■ **TO DO**: What is wanted is every line below from the one with "(531, 596) = (396, 354): none" up to and including the one with "(649, 492) = (689, 496): white", retyped exactly, pictures excluded, nothing else.

(Before-and-after object listings)
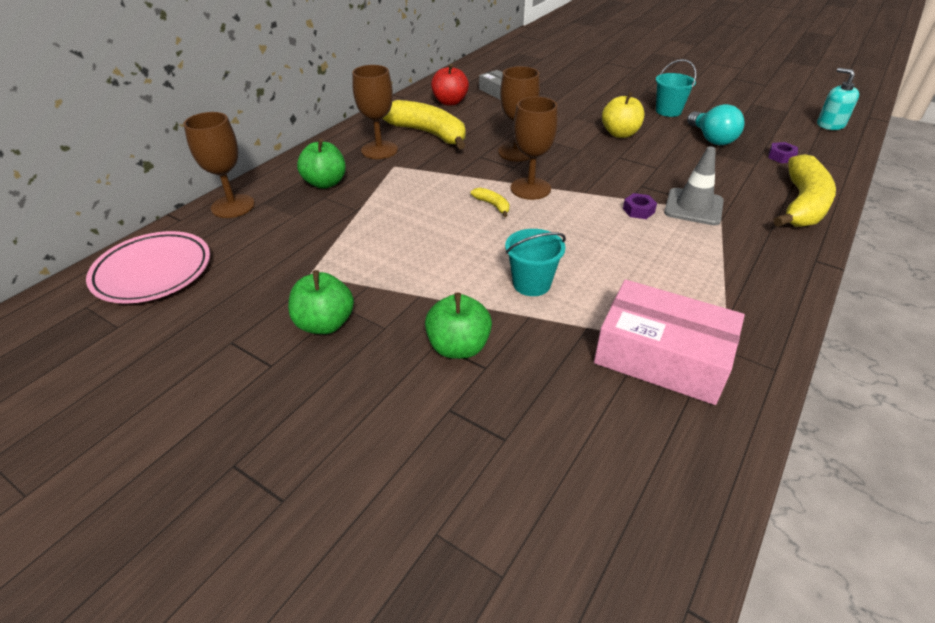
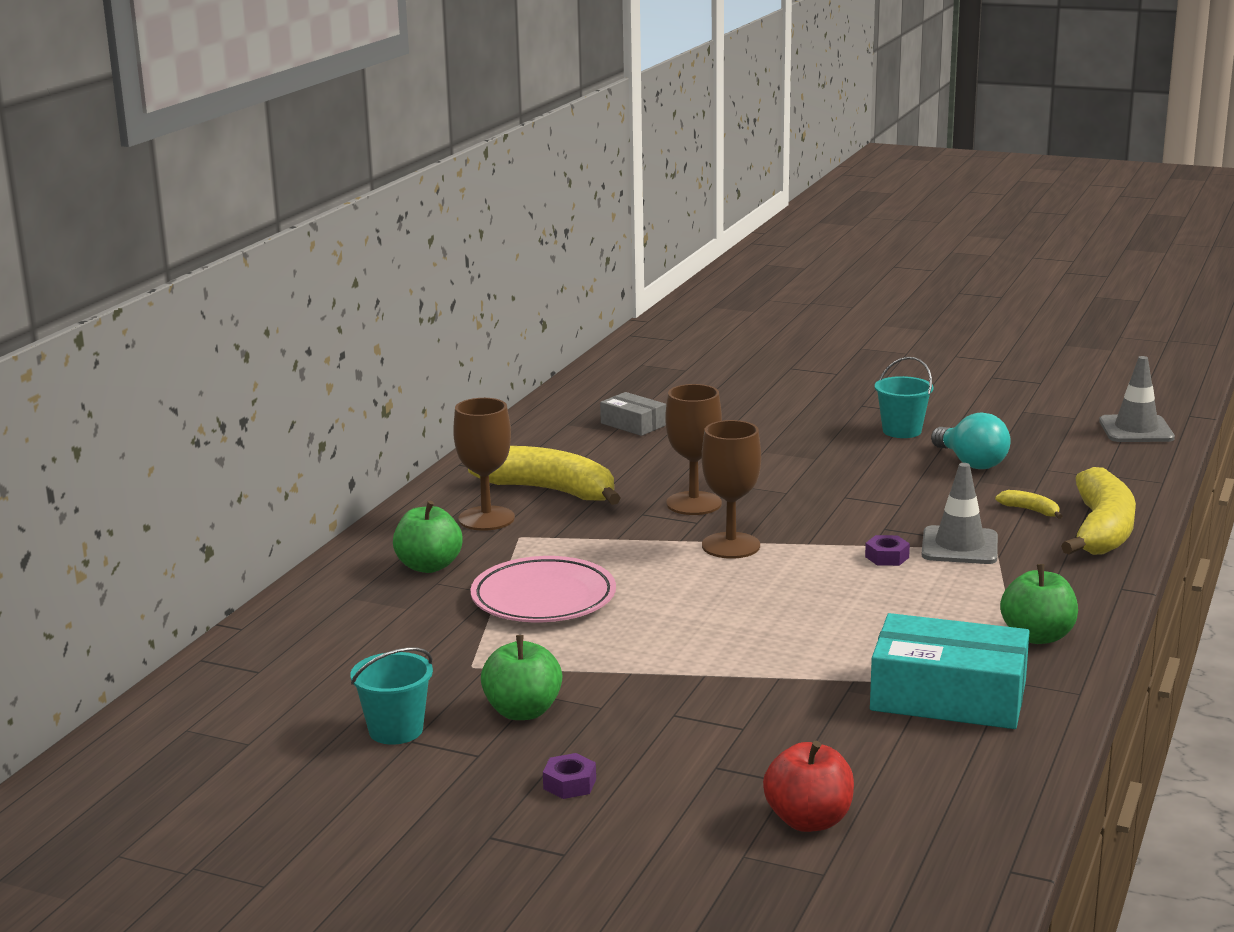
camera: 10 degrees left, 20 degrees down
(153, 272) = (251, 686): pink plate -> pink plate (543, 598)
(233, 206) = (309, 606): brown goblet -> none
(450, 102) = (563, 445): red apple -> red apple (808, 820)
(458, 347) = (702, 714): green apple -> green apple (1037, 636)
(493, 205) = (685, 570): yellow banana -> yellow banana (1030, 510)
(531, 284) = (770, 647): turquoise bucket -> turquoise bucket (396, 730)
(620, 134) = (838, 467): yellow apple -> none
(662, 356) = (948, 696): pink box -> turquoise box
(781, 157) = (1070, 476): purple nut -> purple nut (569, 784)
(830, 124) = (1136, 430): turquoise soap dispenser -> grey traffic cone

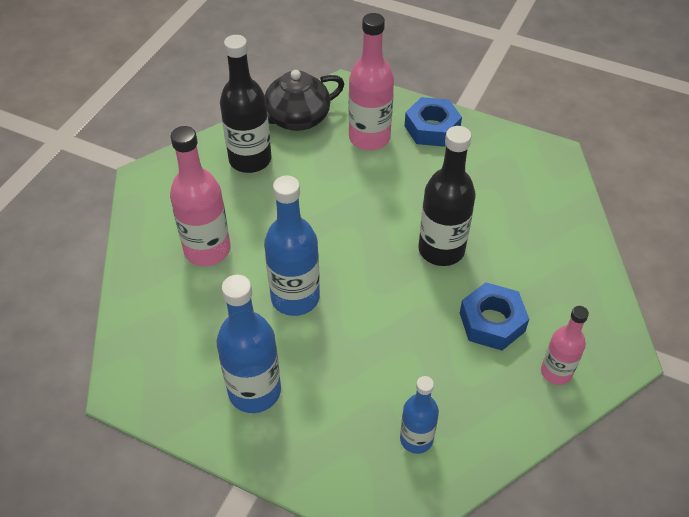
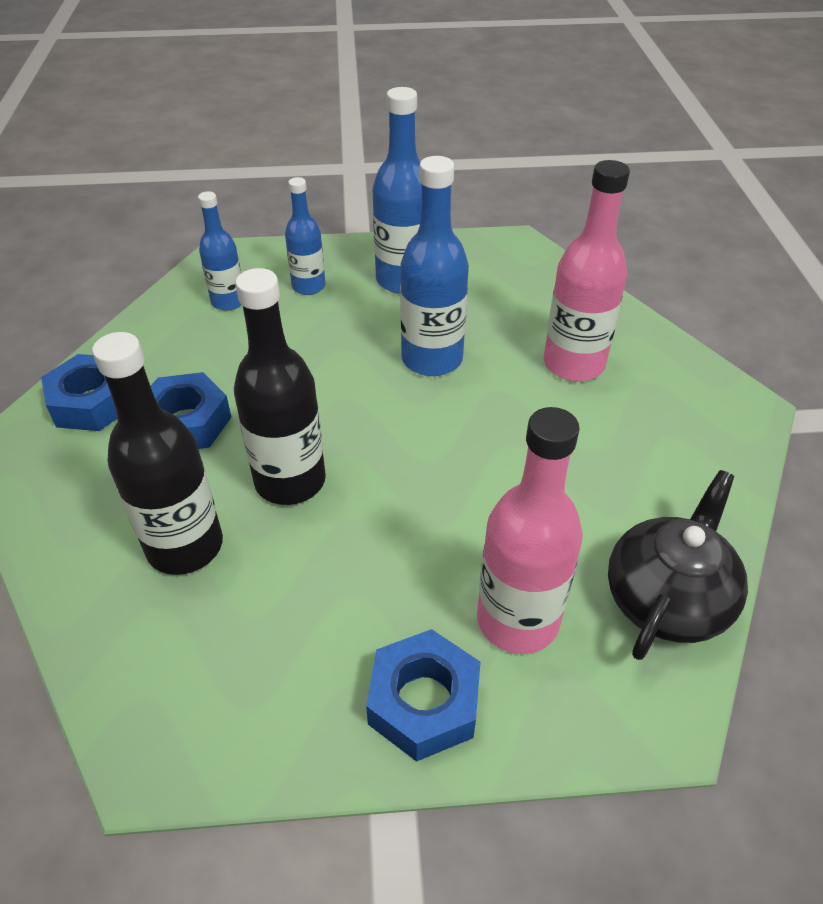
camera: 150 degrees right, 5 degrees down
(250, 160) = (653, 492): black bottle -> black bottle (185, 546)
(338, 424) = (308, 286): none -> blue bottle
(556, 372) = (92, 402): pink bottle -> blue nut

---

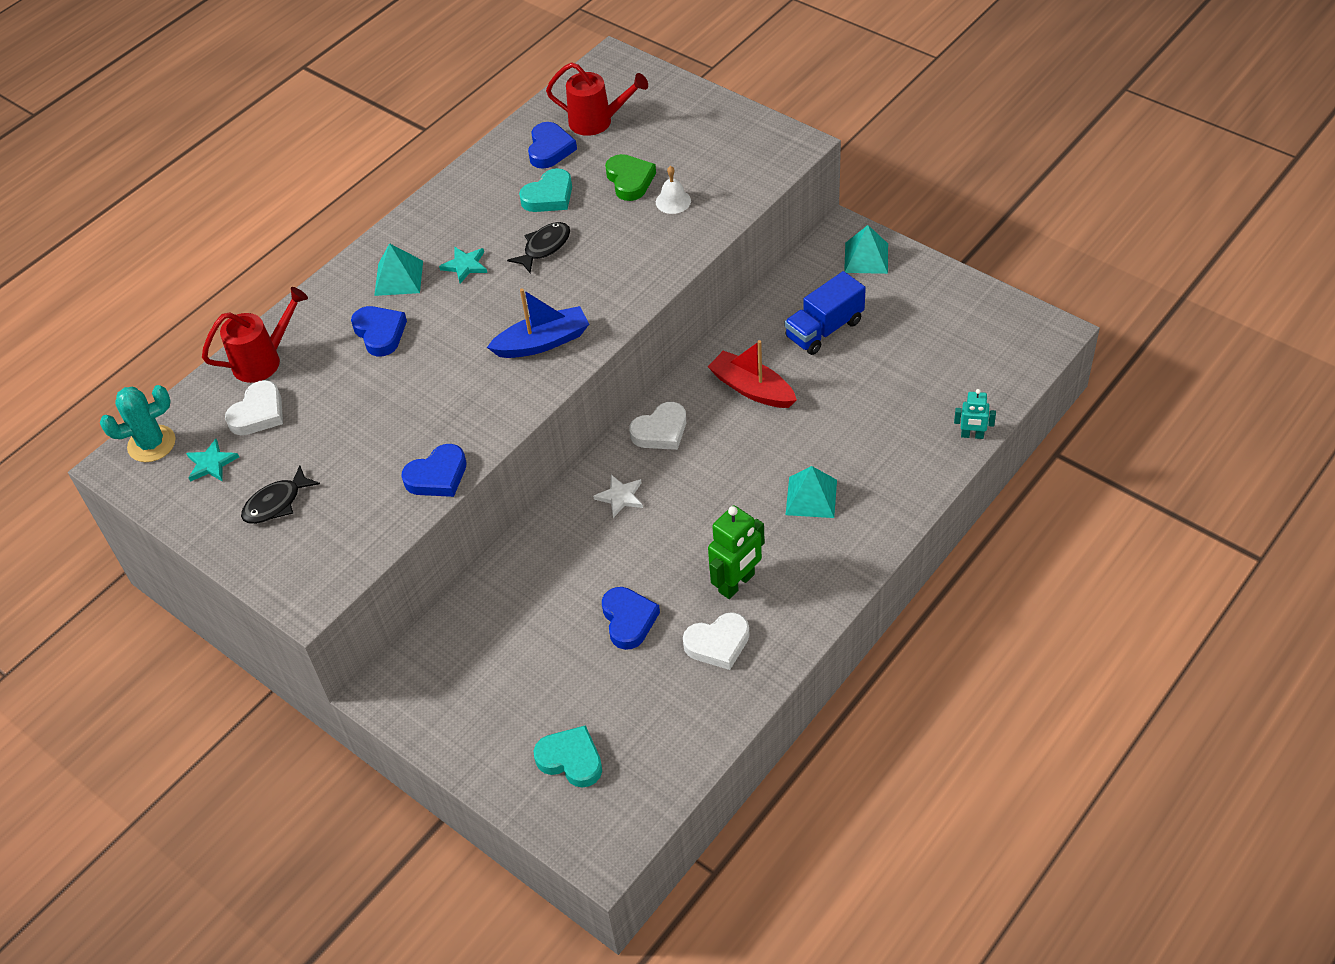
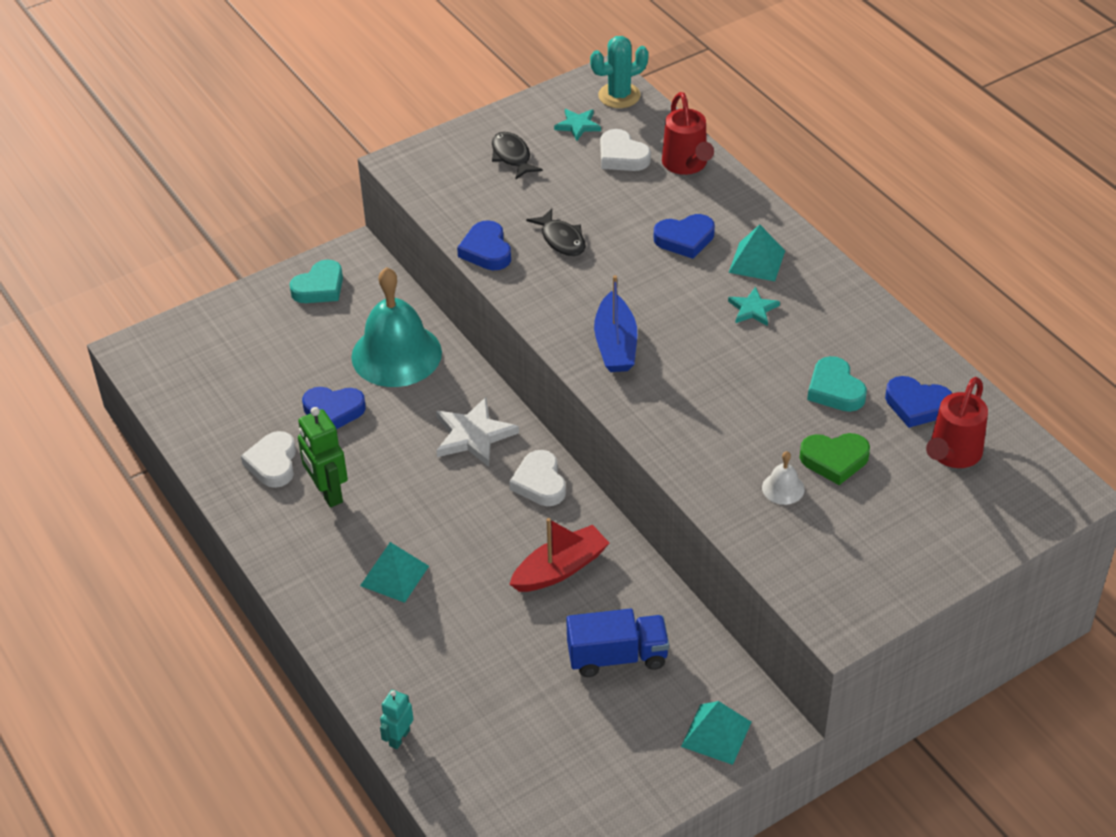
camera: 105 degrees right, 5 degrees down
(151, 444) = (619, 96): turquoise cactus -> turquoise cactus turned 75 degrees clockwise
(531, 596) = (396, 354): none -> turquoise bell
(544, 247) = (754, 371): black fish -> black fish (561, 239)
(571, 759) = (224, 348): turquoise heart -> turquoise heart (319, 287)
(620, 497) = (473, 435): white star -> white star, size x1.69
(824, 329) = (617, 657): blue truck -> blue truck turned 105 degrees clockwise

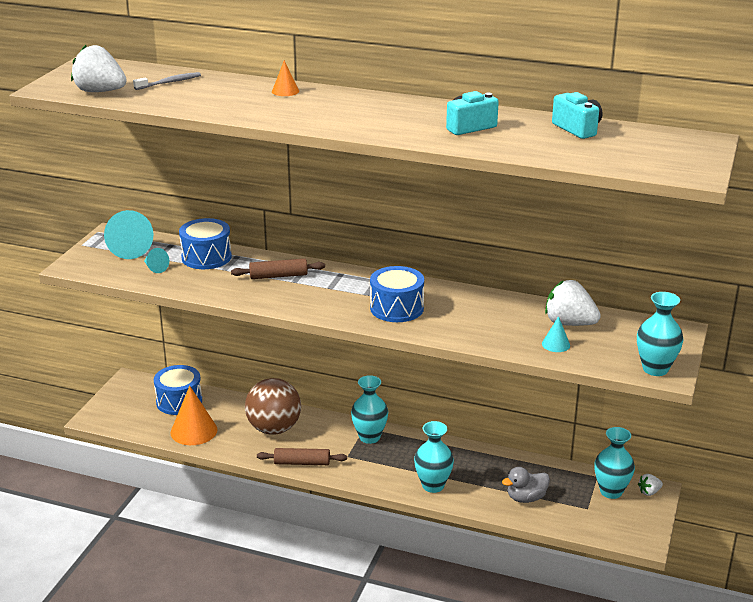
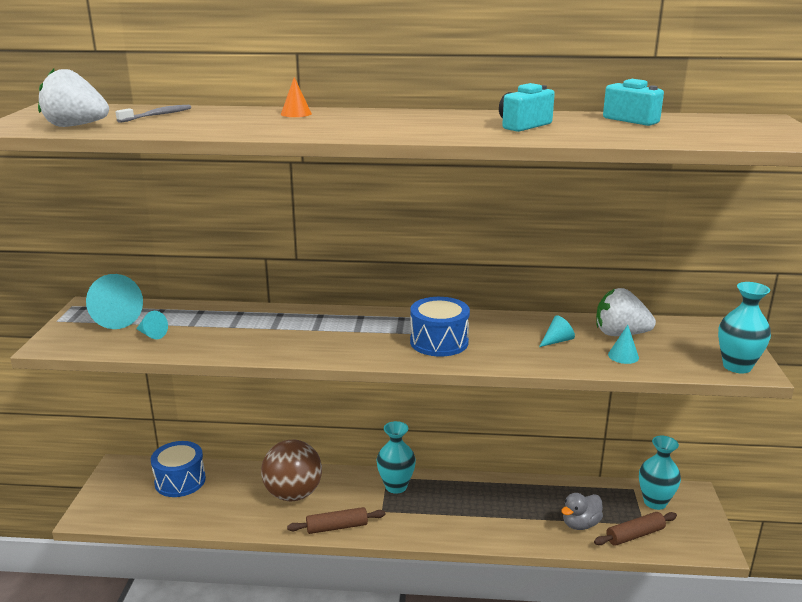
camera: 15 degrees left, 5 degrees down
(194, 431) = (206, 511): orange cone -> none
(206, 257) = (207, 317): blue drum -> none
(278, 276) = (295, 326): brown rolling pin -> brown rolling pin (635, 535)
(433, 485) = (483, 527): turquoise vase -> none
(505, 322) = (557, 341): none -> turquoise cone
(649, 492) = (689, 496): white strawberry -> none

...

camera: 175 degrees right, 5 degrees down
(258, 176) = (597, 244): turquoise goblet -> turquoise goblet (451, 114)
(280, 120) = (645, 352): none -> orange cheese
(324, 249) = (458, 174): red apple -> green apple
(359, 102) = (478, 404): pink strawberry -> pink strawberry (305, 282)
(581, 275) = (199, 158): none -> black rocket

■ **RESPONSE BELOW**:
(531, 596) = (396, 354): none -> turquoise bell
(544, 247) = (754, 371): black fish -> black fish (561, 239)
(571, 759) = (224, 348): turquoise heart -> turquoise heart (319, 287)
(620, 497) = (473, 435): white star -> white star, size x1.69
(824, 329) = (617, 657): blue truck -> blue truck turned 105 degrees clockwise

camera: 15 degrees left, 5 degrees down
(194, 431) = (206, 511): orange cone -> none
(206, 257) = (207, 317): blue drum -> none
(278, 276) = (295, 326): brown rolling pin -> brown rolling pin (635, 535)
(433, 485) = (483, 527): turquoise vase -> none
(505, 322) = (557, 341): none -> turquoise cone
(649, 492) = (689, 496): white strawberry -> none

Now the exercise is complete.